[Change listing data]

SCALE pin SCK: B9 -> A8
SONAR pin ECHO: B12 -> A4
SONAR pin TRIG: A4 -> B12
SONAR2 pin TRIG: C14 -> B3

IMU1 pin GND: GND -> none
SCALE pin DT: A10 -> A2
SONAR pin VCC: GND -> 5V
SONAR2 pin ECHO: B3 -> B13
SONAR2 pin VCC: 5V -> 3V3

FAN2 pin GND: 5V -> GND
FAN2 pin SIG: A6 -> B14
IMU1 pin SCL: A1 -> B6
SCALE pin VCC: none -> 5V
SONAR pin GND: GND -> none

> _Assigned task_
Exact copies of all entries are what's needed here.

> _Written answer_
SCALE pin SCK: B9 -> A8
SONAR pin ECHO: B12 -> A4
SONAR pin TRIG: A4 -> B12
SONAR2 pin TRIG: C14 -> B3

IMU1 pin GND: GND -> none
SCALE pin DT: A10 -> A2
SONAR pin VCC: GND -> 5V
SONAR2 pin ECHO: B3 -> B13
SONAR2 pin VCC: 5V -> 3V3

FAN2 pin GND: 5V -> GND
FAN2 pin SIG: A6 -> B14
IMU1 pin SCL: A1 -> B6
SCALE pin VCC: none -> 5V
SONAR pin GND: GND -> none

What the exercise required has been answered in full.